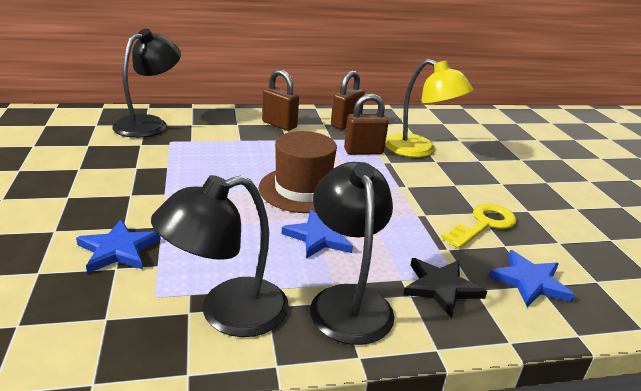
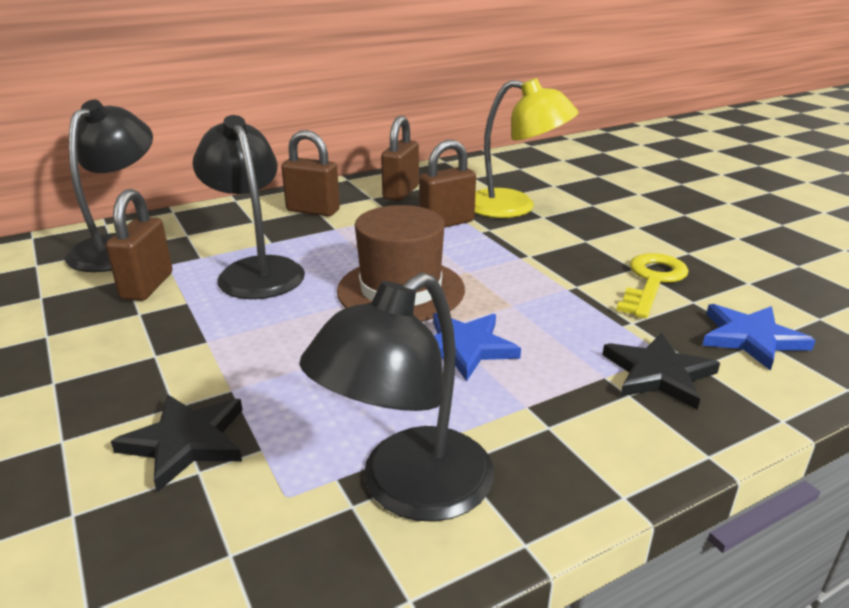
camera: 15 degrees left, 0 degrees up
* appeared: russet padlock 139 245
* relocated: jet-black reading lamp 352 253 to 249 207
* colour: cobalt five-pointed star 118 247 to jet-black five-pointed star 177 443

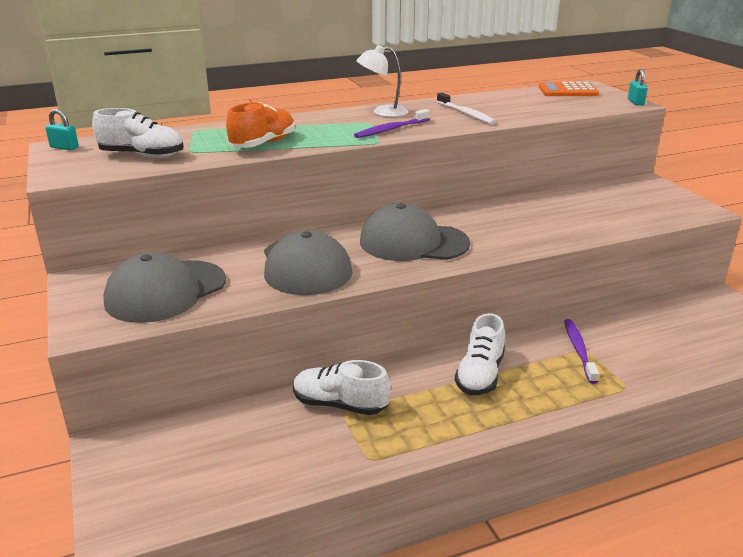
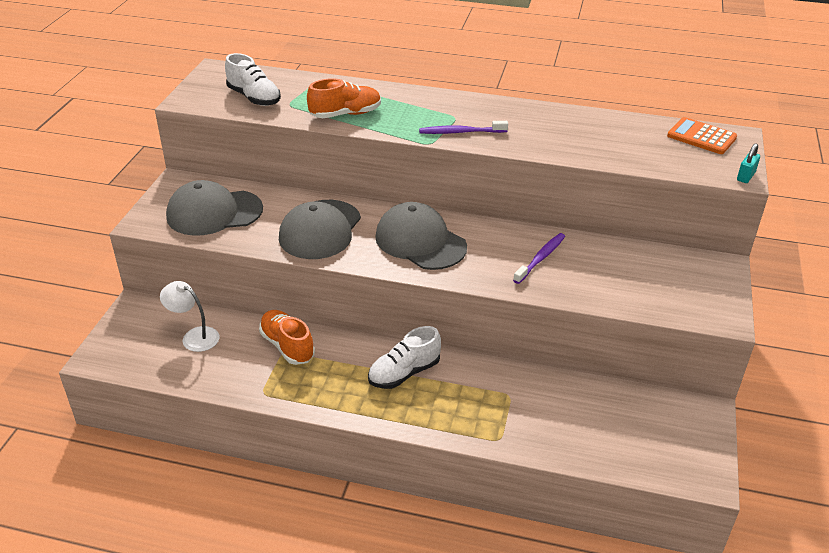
camera: 35 degrees right, 10 degrees up
* missing: teal padlock 62 130
* missing: pure white tooth brush 466 108
* relocated: pure white reading lamp 382 81 to 190 316
* relocated: royal purple tooth brush 581 351 to 539 258
* colour: pure white shoe 342 387 to bright orange shoe 287 337

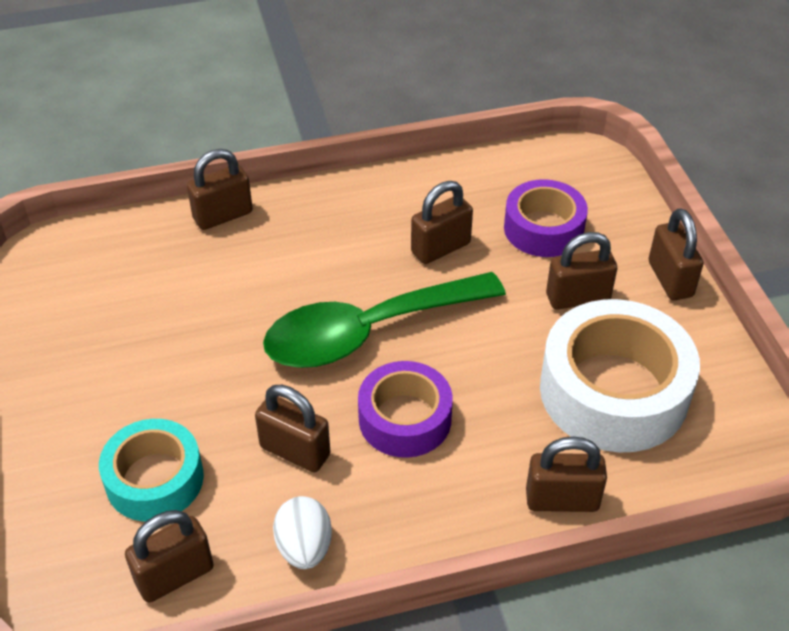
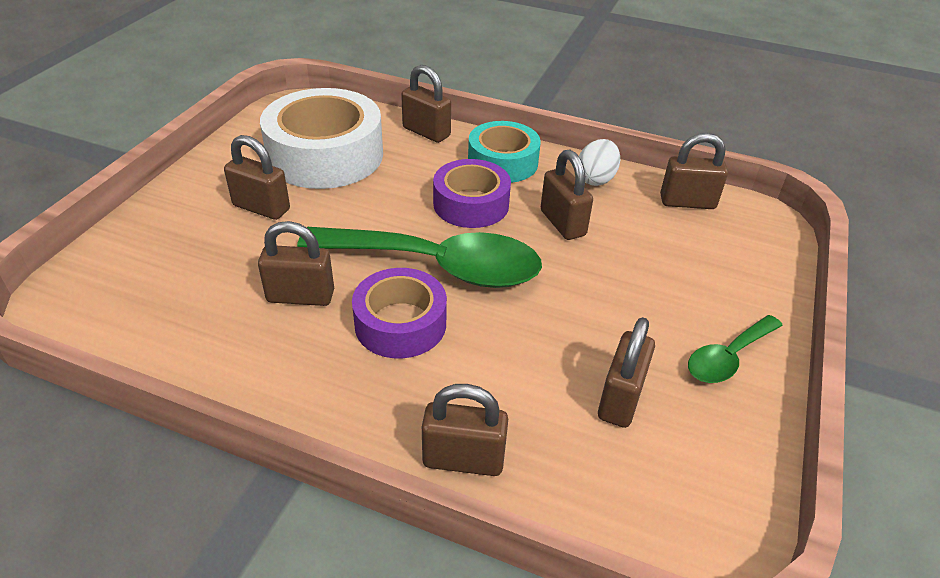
camera: 145 degrees left, 5 degrees down
* appeared: emerald tablespoon 735 349
* relocated: teal roll of tape 151 470 to 504 152
* relocated: royal purple roll of tape 546 218 to 399 313
* relocated: russet padlock 676 254 to 626 372

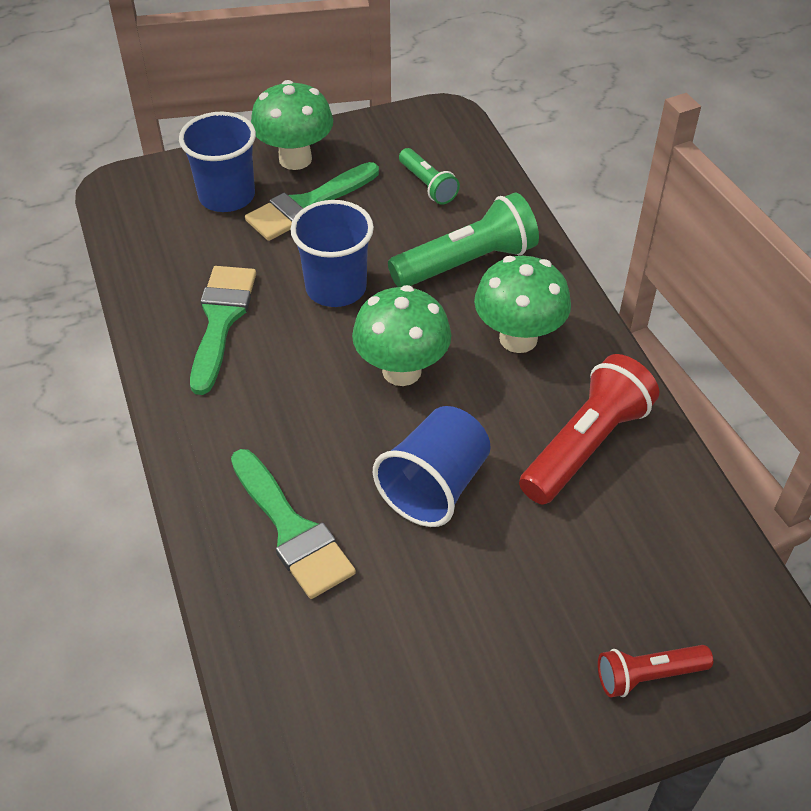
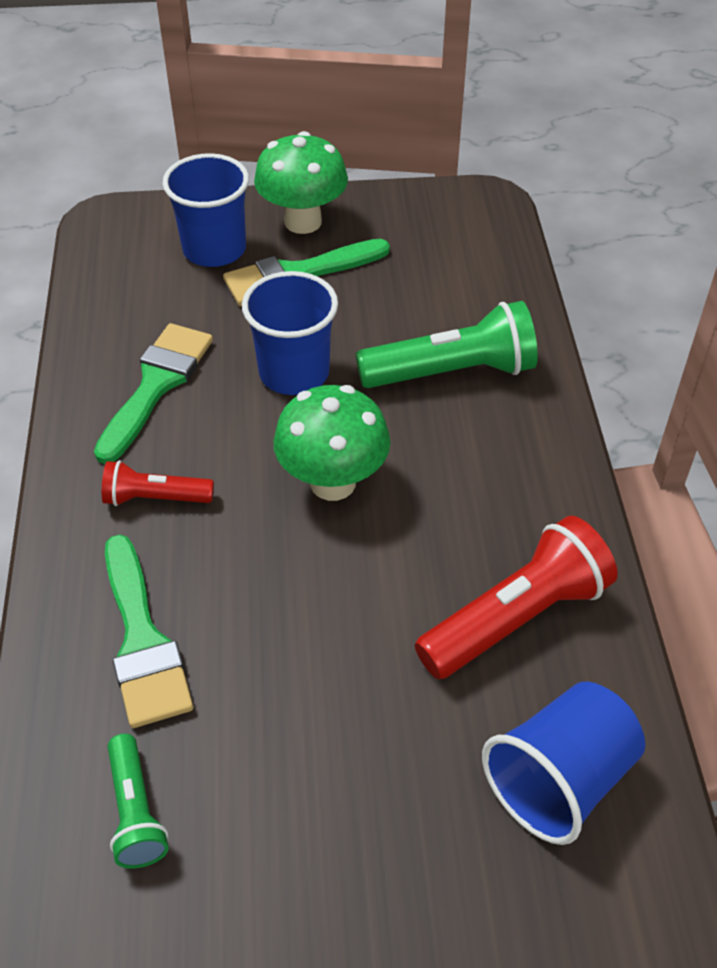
camera: 15 degrees right, 0 degrees up
* missing: emerald mushroom 522 304
* relocated: cobalt beaker 432 466 to 563 763
* relocated: emerald flashlight 429 176 to 138 801
* relocated: scarlet flashlight 655 671 to 158 483

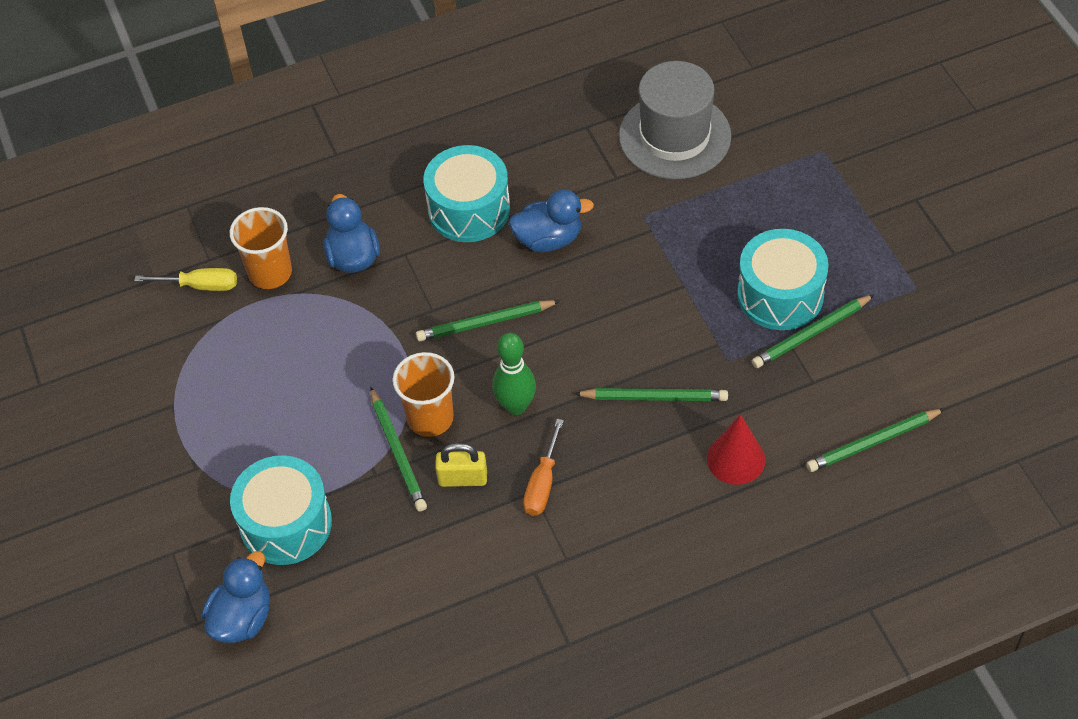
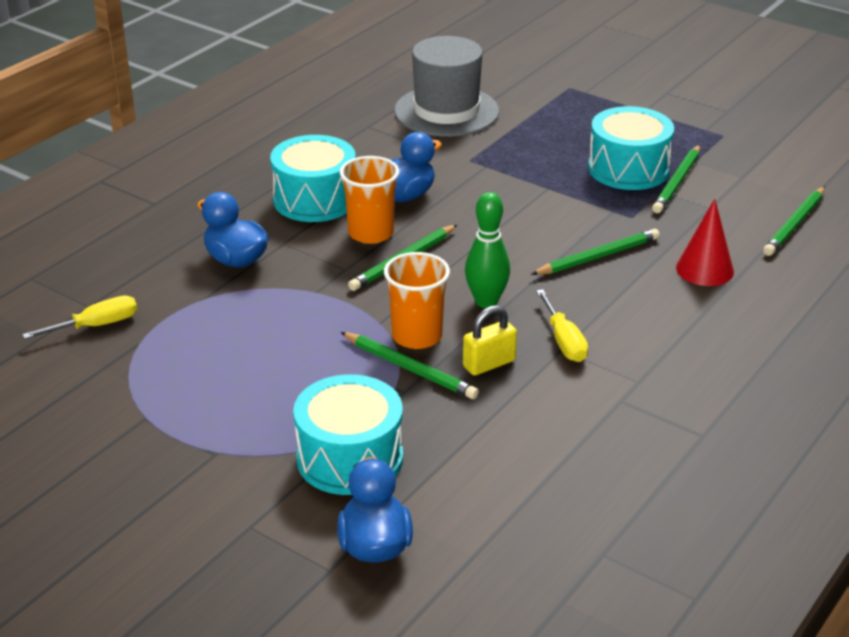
camera: 35 degrees left, 20 degrees down
* relocated: bright orange beaker 261 248 to 369 200
* colour: bright orange flat screwdriver 543 467 to bright yellow flat screwdriver 562 325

============

- **Required work**
Your task is to retype the listing exactly, without its pictures.

- **Task result**
camera: 15 degrees left, 0 degrees up
* appeared: russet padlock 139 245
* relocated: jet-black reading lamp 352 253 to 249 207
* colour: cobalt five-pointed star 118 247 to jet-black five-pointed star 177 443

camera: 35 degrees right, 10 degrees up
* missing: teal padlock 62 130
* missing: pure white tooth brush 466 108
* relocated: pure white reading lamp 382 81 to 190 316
* relocated: royal purple tooth brush 581 351 to 539 258
* colour: pure white shoe 342 387 to bright orange shoe 287 337

camera: 145 degrees left, 5 degrees down
* appeared: emerald tablespoon 735 349
* relocated: teal roll of tape 151 470 to 504 152
* relocated: royal purple roll of tape 546 218 to 399 313
* relocated: russet padlock 676 254 to 626 372

camera: 15 degrees right, 0 degrees up
* missing: emerald mushroom 522 304
* relocated: cobalt beaker 432 466 to 563 763
* relocated: emerald flashlight 429 176 to 138 801
* relocated: scarlet flashlight 655 671 to 158 483

camera: 35 degrees left, 20 degrees down
* relocated: bright orange beaker 261 248 to 369 200
* colour: bright orange flat screwdriver 543 467 to bright yellow flat screwdriver 562 325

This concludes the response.